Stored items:
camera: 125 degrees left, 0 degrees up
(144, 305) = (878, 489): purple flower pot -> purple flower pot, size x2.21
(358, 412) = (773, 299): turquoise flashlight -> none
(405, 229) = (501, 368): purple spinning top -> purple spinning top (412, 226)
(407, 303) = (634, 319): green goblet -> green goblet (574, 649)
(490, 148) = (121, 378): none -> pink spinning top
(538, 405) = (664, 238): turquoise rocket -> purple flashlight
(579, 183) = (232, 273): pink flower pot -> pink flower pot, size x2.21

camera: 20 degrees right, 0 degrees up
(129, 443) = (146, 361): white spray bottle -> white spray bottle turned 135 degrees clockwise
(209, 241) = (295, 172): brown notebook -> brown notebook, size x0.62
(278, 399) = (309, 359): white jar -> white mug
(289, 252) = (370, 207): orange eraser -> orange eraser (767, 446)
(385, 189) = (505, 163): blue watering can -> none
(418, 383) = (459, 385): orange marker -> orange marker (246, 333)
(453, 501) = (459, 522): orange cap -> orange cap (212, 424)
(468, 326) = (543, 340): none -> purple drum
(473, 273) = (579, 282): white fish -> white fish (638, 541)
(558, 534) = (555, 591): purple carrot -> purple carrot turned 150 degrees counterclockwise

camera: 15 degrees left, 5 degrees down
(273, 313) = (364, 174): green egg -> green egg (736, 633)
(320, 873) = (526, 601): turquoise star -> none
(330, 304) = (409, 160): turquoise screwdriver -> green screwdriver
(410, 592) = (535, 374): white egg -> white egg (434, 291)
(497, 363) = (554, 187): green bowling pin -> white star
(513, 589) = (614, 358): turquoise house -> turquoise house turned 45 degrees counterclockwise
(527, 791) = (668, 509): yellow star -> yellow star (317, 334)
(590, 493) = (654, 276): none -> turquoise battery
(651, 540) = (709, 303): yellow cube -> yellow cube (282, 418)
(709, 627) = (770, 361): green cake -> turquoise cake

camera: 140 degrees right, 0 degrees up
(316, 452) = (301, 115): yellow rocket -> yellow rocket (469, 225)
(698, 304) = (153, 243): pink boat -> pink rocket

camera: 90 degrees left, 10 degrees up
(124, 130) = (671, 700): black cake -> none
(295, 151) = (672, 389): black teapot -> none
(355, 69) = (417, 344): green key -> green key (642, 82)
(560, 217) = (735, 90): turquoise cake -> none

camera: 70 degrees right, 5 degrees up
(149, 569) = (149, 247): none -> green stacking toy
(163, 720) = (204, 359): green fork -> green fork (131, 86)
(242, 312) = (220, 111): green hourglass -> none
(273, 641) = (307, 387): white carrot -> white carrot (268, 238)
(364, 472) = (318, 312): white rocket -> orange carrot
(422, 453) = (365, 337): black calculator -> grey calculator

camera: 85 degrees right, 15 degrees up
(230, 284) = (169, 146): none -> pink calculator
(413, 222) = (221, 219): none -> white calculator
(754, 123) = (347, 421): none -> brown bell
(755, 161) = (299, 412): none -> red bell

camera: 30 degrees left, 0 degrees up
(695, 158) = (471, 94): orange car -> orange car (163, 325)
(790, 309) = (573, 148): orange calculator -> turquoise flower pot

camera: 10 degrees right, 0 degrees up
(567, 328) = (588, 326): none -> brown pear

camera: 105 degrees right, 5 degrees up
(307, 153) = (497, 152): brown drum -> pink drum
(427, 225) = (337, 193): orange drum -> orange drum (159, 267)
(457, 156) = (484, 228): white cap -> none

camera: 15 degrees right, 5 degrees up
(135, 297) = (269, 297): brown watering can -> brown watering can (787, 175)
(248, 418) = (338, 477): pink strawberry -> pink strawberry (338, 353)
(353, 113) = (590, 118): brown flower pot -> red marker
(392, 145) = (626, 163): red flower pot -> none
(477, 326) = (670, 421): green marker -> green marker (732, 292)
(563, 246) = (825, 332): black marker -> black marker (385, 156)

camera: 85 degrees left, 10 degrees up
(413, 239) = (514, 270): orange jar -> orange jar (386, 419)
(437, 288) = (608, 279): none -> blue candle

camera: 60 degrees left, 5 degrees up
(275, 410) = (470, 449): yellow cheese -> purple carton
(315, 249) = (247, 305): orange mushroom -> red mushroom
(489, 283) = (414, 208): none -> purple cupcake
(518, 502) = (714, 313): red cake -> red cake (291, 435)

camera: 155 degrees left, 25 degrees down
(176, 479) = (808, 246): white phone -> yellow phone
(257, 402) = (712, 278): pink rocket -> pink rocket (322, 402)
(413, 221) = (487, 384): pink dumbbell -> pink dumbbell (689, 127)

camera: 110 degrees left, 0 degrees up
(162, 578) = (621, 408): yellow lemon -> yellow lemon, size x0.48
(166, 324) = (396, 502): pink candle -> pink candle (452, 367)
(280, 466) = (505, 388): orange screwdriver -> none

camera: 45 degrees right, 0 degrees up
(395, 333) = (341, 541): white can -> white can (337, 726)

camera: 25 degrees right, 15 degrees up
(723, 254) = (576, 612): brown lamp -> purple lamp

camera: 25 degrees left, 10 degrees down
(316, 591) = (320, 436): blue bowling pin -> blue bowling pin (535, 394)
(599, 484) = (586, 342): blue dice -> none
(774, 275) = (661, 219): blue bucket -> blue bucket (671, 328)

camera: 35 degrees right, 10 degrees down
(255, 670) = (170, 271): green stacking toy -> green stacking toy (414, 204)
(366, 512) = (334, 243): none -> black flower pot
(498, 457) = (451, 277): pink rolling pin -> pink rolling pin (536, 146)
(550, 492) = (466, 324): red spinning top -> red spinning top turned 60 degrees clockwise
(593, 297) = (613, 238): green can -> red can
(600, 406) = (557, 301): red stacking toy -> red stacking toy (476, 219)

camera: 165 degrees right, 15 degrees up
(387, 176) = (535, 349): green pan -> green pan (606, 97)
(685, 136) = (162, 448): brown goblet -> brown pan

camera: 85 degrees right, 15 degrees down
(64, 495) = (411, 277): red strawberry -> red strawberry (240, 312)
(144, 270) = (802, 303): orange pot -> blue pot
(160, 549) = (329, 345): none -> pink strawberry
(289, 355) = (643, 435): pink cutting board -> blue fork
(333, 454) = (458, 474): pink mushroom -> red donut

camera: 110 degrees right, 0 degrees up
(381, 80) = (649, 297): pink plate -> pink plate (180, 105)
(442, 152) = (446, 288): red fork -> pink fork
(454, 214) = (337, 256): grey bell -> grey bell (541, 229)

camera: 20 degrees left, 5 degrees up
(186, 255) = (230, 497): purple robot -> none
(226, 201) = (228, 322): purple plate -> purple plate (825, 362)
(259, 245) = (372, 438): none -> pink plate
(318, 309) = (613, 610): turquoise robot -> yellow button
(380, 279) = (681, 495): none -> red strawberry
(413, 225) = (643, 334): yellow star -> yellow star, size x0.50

[YOUR GOAL] Please return exactly the lines from the opening line of the data above through the line with "(405, 229) = (501, 368): purple", both included and nothing else.

[SOLUTION BELOW]
camera: 125 degrees left, 0 degrees up
(144, 305) = (878, 489): purple flower pot -> purple flower pot, size x2.21
(358, 412) = (773, 299): turquoise flashlight -> none
(405, 229) = (501, 368): purple spinning top -> purple spinning top (412, 226)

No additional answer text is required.